*BRIEF:* Copying rule for the data below: take the line containing "none -> lime plate I8 level 1" and every line after it to the end, exactly, and drop all pictures.

*EXTRACTED ENTRIES:*
Content starts

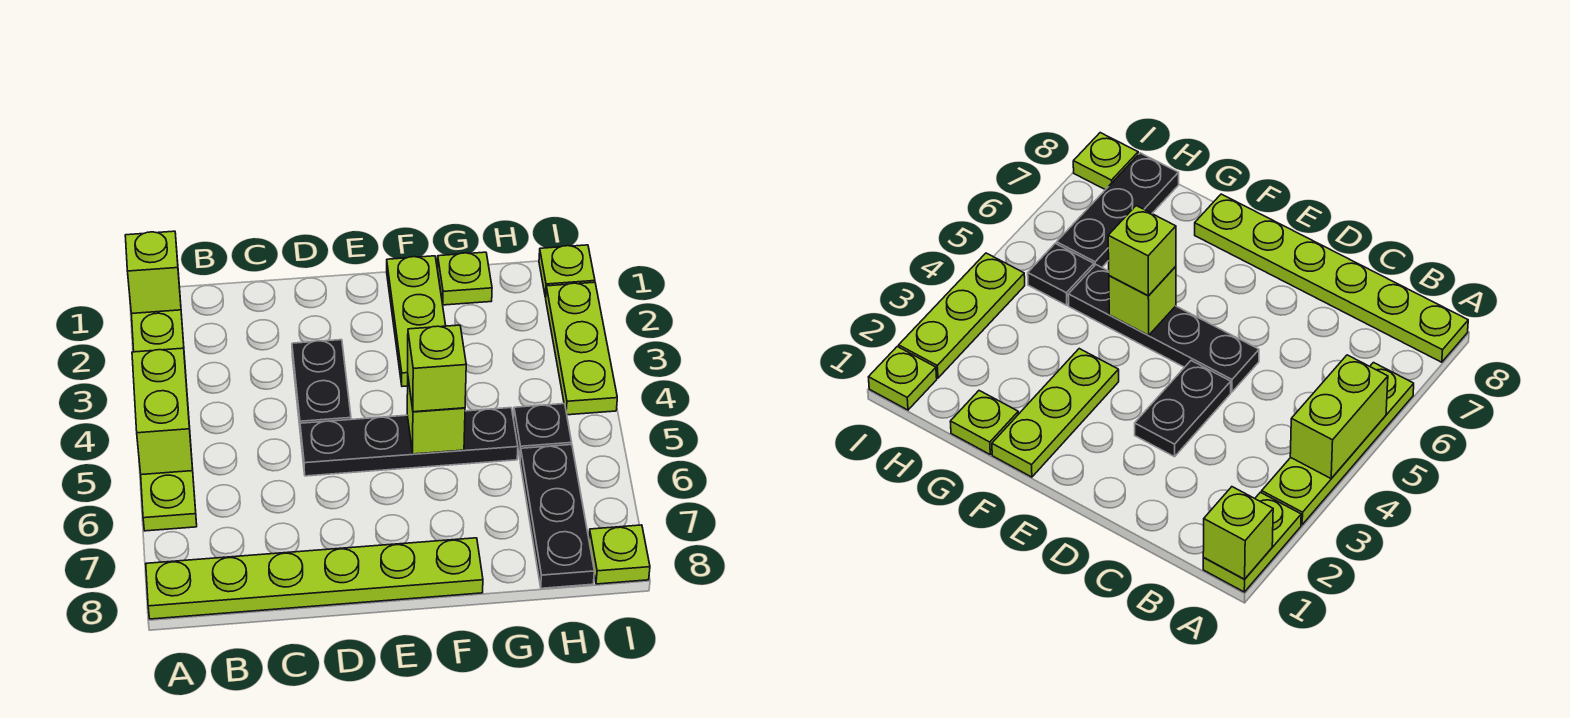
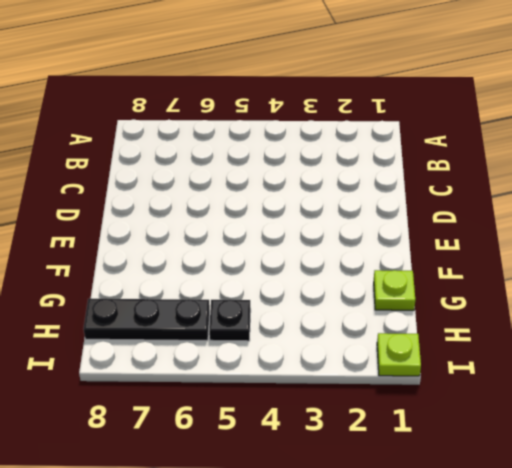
none -> lime plate A1:A2 level 1
none -> lime plate A3:A6 level 1
none -> lime plate A8:F8 level 1

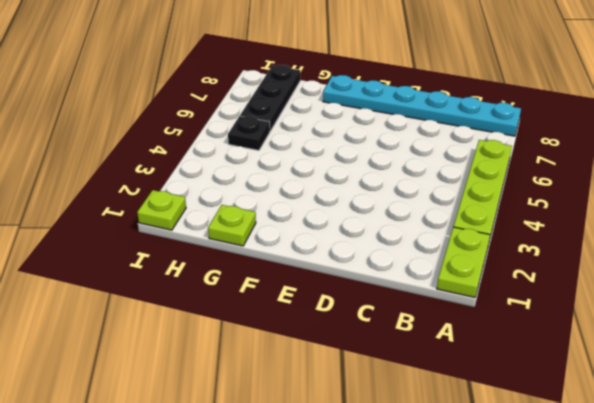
cyan plate A8:F8 level 1 -> lime plate A8:F8 level 1
none -> black plate D3:D4 level 1
none -> black plate D5:G5 level 1
none -> lime plate F1:F3 level 1

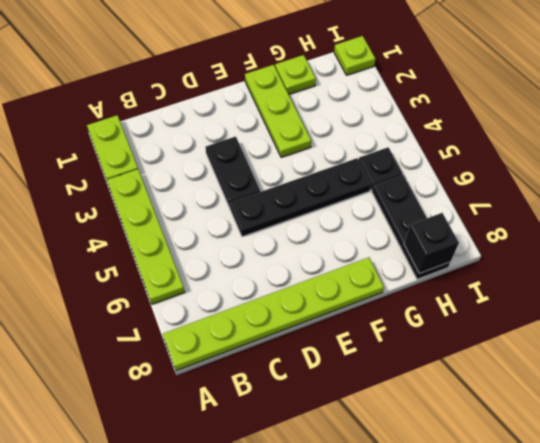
black brick H8 level 2 -> none
none -> lime plate I2:I4 level 1
none -> lime plate I8 level 1
none -> lime brick A1 level 2

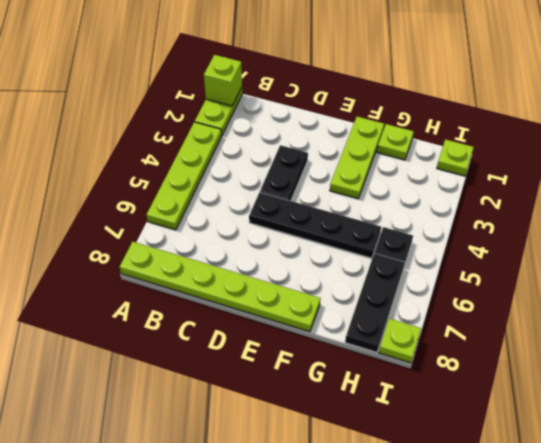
none -> lime plate I2:I4 level 1
none -> lime brick A4:A5 level 2
none -> lime brick F5 level 2

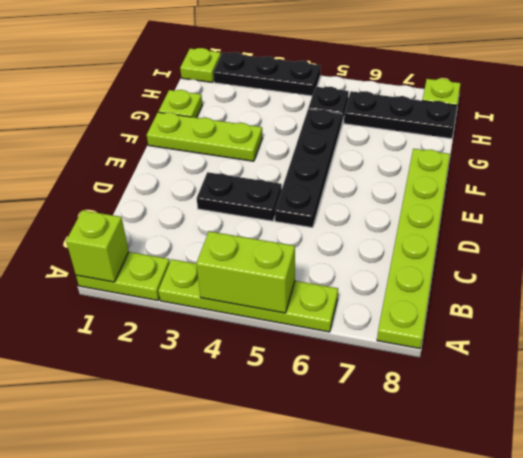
black plate I2:I4 level 1 -> lime plate I2:I4 level 1
none -> lime brick F5 level 2
none -> lime brick F5 level 3

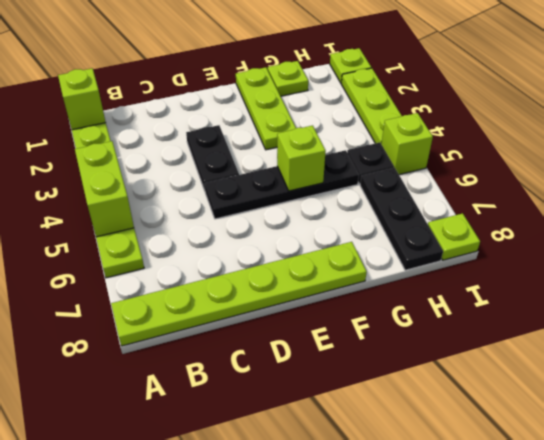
lime brick I5 level 1 -> lime brick F5 level 3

Content ends

*REPLY TO THE TASK:*
none -> lime plate I8 level 1
none -> lime brick A1 level 2

none -> lime plate I2:I4 level 1
none -> lime brick A4:A5 level 2
none -> lime brick F5 level 2

black plate I2:I4 level 1 -> lime plate I2:I4 level 1
none -> lime brick F5 level 2
none -> lime brick F5 level 3

lime brick I5 level 1 -> lime brick F5 level 3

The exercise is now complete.